Object state change records:
·····

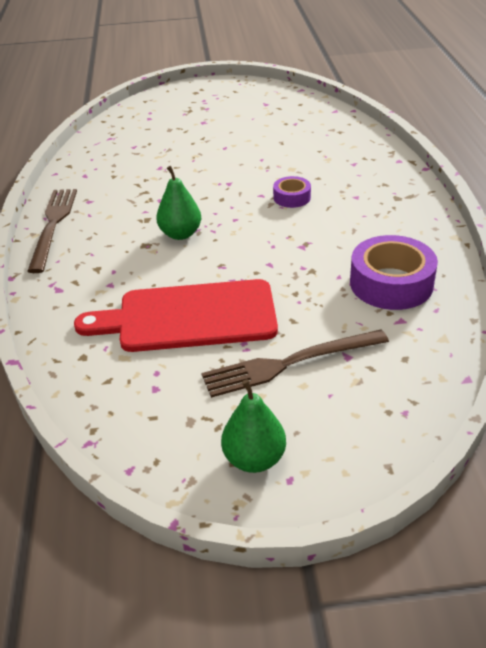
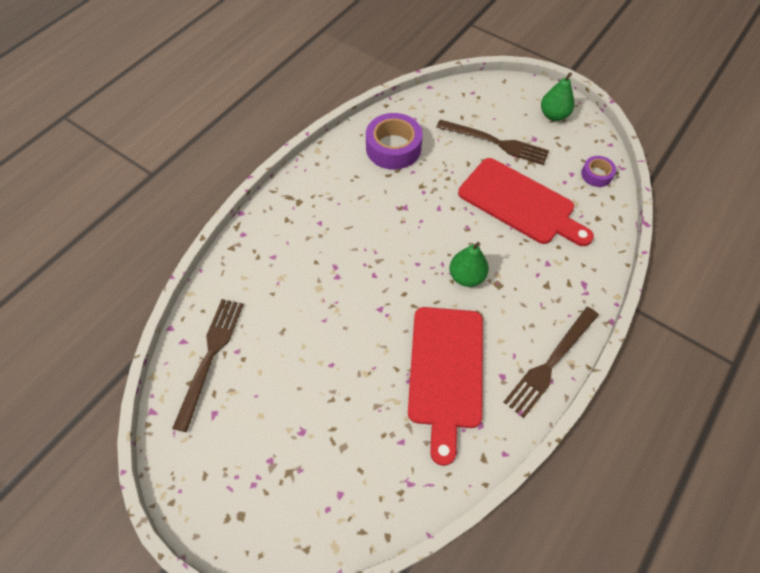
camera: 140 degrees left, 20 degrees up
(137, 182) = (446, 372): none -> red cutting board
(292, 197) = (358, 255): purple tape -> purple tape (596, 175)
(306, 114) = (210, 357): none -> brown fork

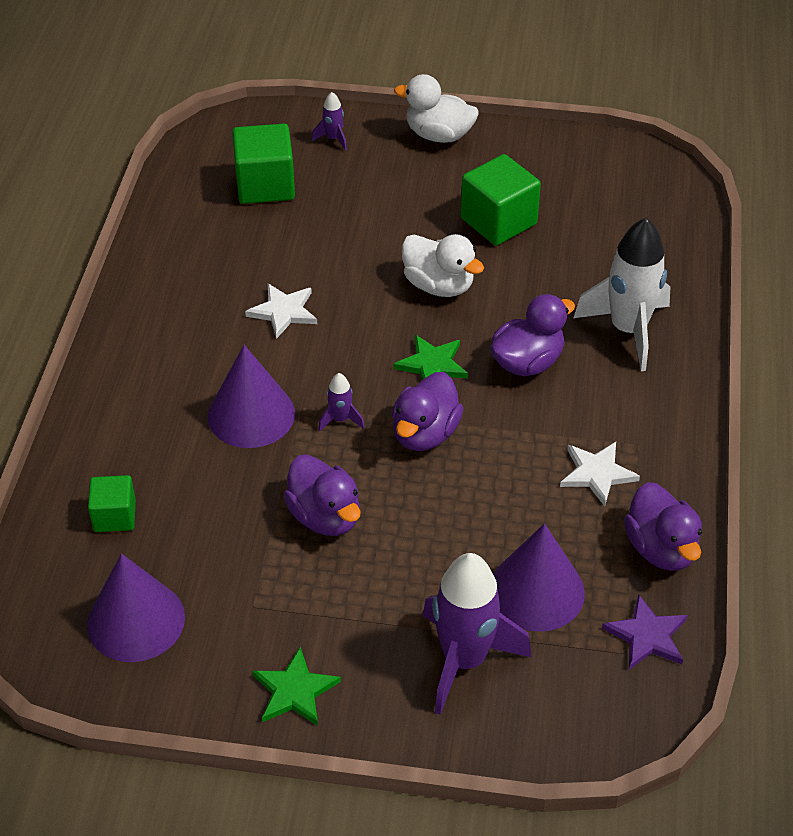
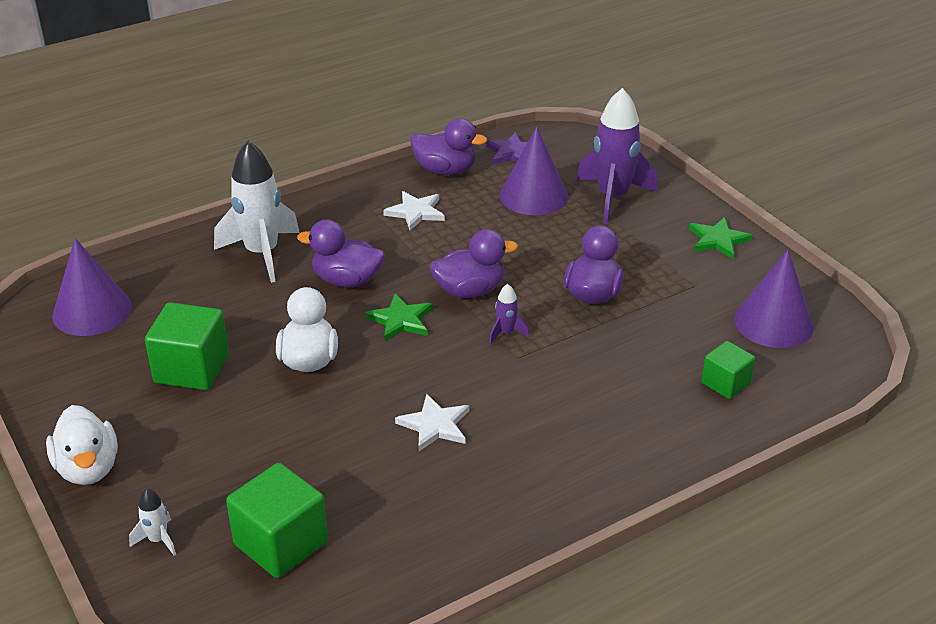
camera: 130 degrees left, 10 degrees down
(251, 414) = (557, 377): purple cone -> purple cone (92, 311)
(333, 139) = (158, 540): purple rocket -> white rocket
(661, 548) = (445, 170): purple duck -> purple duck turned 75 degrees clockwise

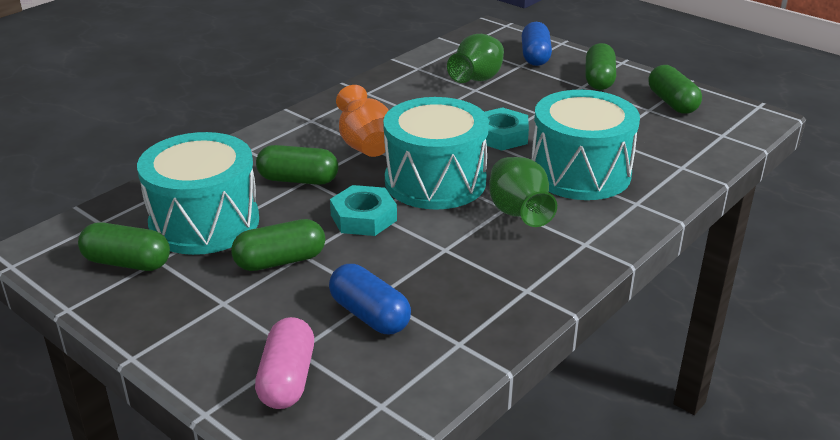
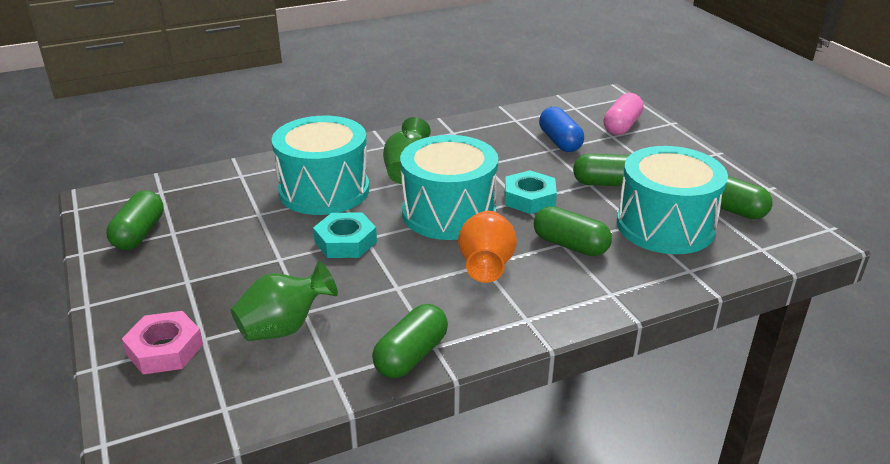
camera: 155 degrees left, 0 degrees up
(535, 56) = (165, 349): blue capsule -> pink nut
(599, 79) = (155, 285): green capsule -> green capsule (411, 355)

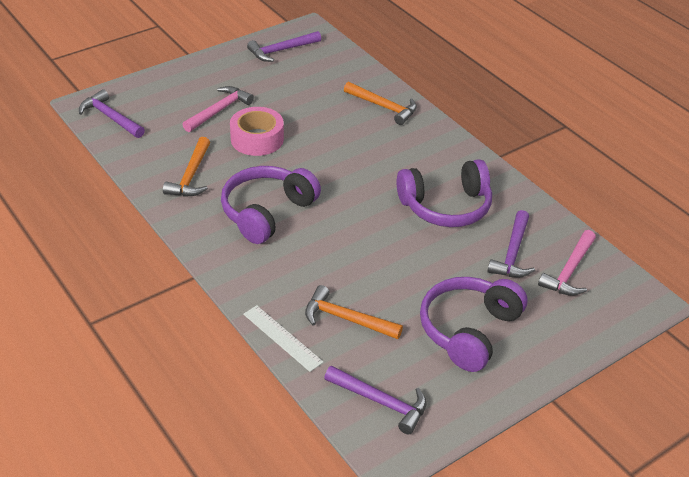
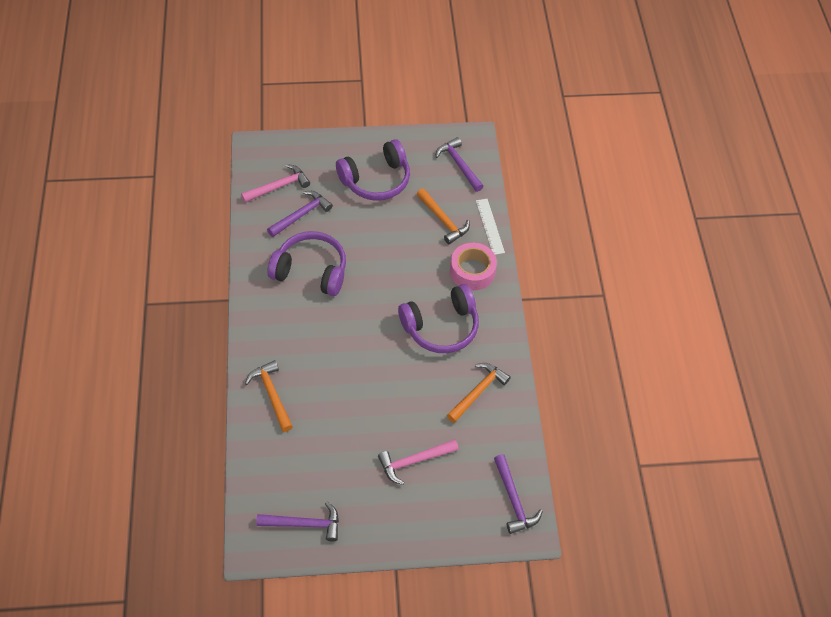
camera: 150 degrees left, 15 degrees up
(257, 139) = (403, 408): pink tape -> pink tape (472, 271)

·····

▶ **What you need to do**
Please count how many lines of the records include "left", giving the number and nothing else.

▶ **Output for this exercise**
4